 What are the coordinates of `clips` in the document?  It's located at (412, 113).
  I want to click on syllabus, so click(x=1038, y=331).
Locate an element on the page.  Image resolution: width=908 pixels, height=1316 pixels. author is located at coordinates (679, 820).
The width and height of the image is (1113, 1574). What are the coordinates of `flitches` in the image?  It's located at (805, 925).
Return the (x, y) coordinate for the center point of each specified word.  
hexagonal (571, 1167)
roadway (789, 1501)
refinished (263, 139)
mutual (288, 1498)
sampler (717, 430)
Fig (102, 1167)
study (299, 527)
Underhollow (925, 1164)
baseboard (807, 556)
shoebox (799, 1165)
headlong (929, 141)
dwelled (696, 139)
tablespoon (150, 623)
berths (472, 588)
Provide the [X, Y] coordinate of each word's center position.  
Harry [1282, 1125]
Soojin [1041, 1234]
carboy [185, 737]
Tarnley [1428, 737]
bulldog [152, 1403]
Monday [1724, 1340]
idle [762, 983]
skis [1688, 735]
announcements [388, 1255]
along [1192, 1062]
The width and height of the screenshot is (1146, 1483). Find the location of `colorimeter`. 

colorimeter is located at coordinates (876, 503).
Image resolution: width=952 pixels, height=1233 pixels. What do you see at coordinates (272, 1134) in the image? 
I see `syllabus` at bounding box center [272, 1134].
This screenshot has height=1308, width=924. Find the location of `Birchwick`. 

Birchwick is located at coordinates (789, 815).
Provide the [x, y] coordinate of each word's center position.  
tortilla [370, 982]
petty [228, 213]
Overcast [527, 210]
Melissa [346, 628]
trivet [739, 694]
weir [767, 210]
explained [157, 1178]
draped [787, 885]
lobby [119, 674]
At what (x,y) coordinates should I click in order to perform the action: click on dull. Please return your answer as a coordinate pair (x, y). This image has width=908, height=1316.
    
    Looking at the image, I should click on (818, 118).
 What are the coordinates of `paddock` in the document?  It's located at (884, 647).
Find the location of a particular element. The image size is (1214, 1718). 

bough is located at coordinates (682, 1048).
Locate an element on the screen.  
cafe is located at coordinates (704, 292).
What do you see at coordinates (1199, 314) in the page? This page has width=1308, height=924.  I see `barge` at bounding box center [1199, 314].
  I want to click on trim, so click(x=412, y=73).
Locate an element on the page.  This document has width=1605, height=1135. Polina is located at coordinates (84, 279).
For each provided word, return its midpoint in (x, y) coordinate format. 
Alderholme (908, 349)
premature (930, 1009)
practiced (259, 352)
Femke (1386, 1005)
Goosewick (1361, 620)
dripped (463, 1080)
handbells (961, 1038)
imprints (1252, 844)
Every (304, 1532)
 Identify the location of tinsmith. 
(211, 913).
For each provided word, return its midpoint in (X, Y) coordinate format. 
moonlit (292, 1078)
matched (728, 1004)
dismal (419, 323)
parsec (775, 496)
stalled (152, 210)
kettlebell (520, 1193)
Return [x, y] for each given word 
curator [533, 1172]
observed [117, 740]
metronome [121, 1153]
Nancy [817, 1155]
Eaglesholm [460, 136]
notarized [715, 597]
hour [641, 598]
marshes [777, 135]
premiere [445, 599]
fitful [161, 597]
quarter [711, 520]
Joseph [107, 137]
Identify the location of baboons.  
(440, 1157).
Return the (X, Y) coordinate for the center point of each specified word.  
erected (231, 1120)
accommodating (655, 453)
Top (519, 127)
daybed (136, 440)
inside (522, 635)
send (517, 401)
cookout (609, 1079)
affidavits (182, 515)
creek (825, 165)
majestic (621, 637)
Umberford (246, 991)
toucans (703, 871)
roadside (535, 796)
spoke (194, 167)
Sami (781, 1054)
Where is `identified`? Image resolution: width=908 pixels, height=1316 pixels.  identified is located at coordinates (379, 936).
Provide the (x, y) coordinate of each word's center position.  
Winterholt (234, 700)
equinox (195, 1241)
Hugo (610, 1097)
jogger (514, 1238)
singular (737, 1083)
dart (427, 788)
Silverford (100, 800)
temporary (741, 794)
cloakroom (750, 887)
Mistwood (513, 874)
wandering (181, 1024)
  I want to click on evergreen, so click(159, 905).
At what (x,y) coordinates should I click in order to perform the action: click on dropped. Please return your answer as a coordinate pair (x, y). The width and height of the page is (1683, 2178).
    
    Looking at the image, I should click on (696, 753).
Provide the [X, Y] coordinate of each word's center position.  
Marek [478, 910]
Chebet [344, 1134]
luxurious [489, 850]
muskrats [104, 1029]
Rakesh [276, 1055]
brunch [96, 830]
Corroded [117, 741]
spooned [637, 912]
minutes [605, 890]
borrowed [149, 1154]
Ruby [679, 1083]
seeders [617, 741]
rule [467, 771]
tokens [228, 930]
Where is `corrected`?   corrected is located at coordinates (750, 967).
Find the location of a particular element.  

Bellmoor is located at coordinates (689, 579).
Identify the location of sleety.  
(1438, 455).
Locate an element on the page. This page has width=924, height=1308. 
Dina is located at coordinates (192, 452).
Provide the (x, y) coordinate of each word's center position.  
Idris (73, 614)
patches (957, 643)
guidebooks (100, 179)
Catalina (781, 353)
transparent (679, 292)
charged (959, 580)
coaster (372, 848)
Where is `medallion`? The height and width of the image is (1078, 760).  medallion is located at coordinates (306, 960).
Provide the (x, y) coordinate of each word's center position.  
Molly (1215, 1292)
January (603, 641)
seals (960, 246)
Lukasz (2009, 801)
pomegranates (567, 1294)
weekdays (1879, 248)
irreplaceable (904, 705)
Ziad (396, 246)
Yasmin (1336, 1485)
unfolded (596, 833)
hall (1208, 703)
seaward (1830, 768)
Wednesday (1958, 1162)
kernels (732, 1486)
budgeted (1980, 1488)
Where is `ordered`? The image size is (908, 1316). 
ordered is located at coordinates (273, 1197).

» **Goal**
Output the entire listing above again, line for line, with no changes.

» **Problem solution**
 What are the coordinates of `clips` in the document?  It's located at (412, 113).
  I want to click on syllabus, so click(x=1038, y=331).
Locate an element on the page.  Image resolution: width=908 pixels, height=1316 pixels. author is located at coordinates (679, 820).
The width and height of the image is (1113, 1574). What are the coordinates of `flitches` in the image?  It's located at (805, 925).
Return the (x, y) coordinate for the center point of each specified word.  
hexagonal (571, 1167)
roadway (789, 1501)
refinished (263, 139)
mutual (288, 1498)
sampler (717, 430)
Fig (102, 1167)
study (299, 527)
Underhollow (925, 1164)
baseboard (807, 556)
shoebox (799, 1165)
headlong (929, 141)
dwelled (696, 139)
tablespoon (150, 623)
berths (472, 588)
Provide the [X, Y] coordinate of each word's center position.  
Harry [1282, 1125]
Soojin [1041, 1234]
carboy [185, 737]
Tarnley [1428, 737]
bulldog [152, 1403]
Monday [1724, 1340]
idle [762, 983]
skis [1688, 735]
announcements [388, 1255]
along [1192, 1062]
The width and height of the screenshot is (1146, 1483). Find the location of `colorimeter`. 

colorimeter is located at coordinates (876, 503).
Image resolution: width=952 pixels, height=1233 pixels. What do you see at coordinates (272, 1134) in the image? 
I see `syllabus` at bounding box center [272, 1134].
This screenshot has height=1308, width=924. Find the location of `Birchwick`. 

Birchwick is located at coordinates (789, 815).
Provide the [x, y] coordinate of each word's center position.  
tortilla [370, 982]
petty [228, 213]
Overcast [527, 210]
Melissa [346, 628]
trivet [739, 694]
weir [767, 210]
explained [157, 1178]
draped [787, 885]
lobby [119, 674]
At what (x,y) coordinates should I click in order to perform the action: click on dull. Please return your answer as a coordinate pair (x, y). This image has width=908, height=1316.
    
    Looking at the image, I should click on (818, 118).
 What are the coordinates of `paddock` in the document?  It's located at (884, 647).
Find the location of a particular element. The image size is (1214, 1718). 

bough is located at coordinates (682, 1048).
Locate an element on the screen.  
cafe is located at coordinates (704, 292).
What do you see at coordinates (1199, 314) in the page? This page has width=1308, height=924.  I see `barge` at bounding box center [1199, 314].
  I want to click on trim, so click(x=412, y=73).
Locate an element on the page.  This document has width=1605, height=1135. Polina is located at coordinates (84, 279).
For each provided word, return its midpoint in (x, y) coordinate format. 
Alderholme (908, 349)
premature (930, 1009)
practiced (259, 352)
Femke (1386, 1005)
Goosewick (1361, 620)
dripped (463, 1080)
handbells (961, 1038)
imprints (1252, 844)
Every (304, 1532)
 Identify the location of tinsmith. 
(211, 913).
For each provided word, return its midpoint in (X, Y) coordinate format. 
moonlit (292, 1078)
matched (728, 1004)
dismal (419, 323)
parsec (775, 496)
stalled (152, 210)
kettlebell (520, 1193)
Return [x, y] for each given word 
curator [533, 1172]
observed [117, 740]
metronome [121, 1153]
Nancy [817, 1155]
Eaglesholm [460, 136]
notarized [715, 597]
hour [641, 598]
marshes [777, 135]
premiere [445, 599]
fitful [161, 597]
quarter [711, 520]
Joseph [107, 137]
Identify the location of baboons.  
(440, 1157).
Return the (X, Y) coordinate for the center point of each specified word.  
erected (231, 1120)
accommodating (655, 453)
Top (519, 127)
daybed (136, 440)
inside (522, 635)
send (517, 401)
cookout (609, 1079)
affidavits (182, 515)
creek (825, 165)
majestic (621, 637)
Umberford (246, 991)
toucans (703, 871)
roadside (535, 796)
spoke (194, 167)
Sami (781, 1054)
Where is `identified`? Image resolution: width=908 pixels, height=1316 pixels.  identified is located at coordinates (379, 936).
Provide the (x, y) coordinate of each word's center position.  
Winterholt (234, 700)
equinox (195, 1241)
Hugo (610, 1097)
jogger (514, 1238)
singular (737, 1083)
dart (427, 788)
Silverford (100, 800)
temporary (741, 794)
cloakroom (750, 887)
Mistwood (513, 874)
wandering (181, 1024)
  I want to click on evergreen, so click(159, 905).
At what (x,y) coordinates should I click in order to perform the action: click on dropped. Please return your answer as a coordinate pair (x, y). The width and height of the page is (1683, 2178).
    
    Looking at the image, I should click on (696, 753).
Provide the [X, Y] coordinate of each word's center position.  
Marek [478, 910]
Chebet [344, 1134]
luxurious [489, 850]
muskrats [104, 1029]
Rakesh [276, 1055]
brunch [96, 830]
Corroded [117, 741]
spooned [637, 912]
minutes [605, 890]
borrowed [149, 1154]
Ruby [679, 1083]
seeders [617, 741]
rule [467, 771]
tokens [228, 930]
Where is `corrected`?   corrected is located at coordinates (750, 967).
Find the location of a particular element.  

Bellmoor is located at coordinates (689, 579).
Identify the location of sleety.  
(1438, 455).
Locate an element on the page. This page has width=924, height=1308. 
Dina is located at coordinates (192, 452).
Provide the (x, y) coordinate of each word's center position.  
Idris (73, 614)
patches (957, 643)
guidebooks (100, 179)
Catalina (781, 353)
transparent (679, 292)
charged (959, 580)
coaster (372, 848)
Where is `medallion`? The height and width of the image is (1078, 760).  medallion is located at coordinates (306, 960).
Provide the (x, y) coordinate of each word's center position.  
Molly (1215, 1292)
January (603, 641)
seals (960, 246)
Lukasz (2009, 801)
pomegranates (567, 1294)
weekdays (1879, 248)
irreplaceable (904, 705)
Ziad (396, 246)
Yasmin (1336, 1485)
unfolded (596, 833)
hall (1208, 703)
seaward (1830, 768)
Wednesday (1958, 1162)
kernels (732, 1486)
budgeted (1980, 1488)
Where is `ordered`? The image size is (908, 1316). 
ordered is located at coordinates (273, 1197).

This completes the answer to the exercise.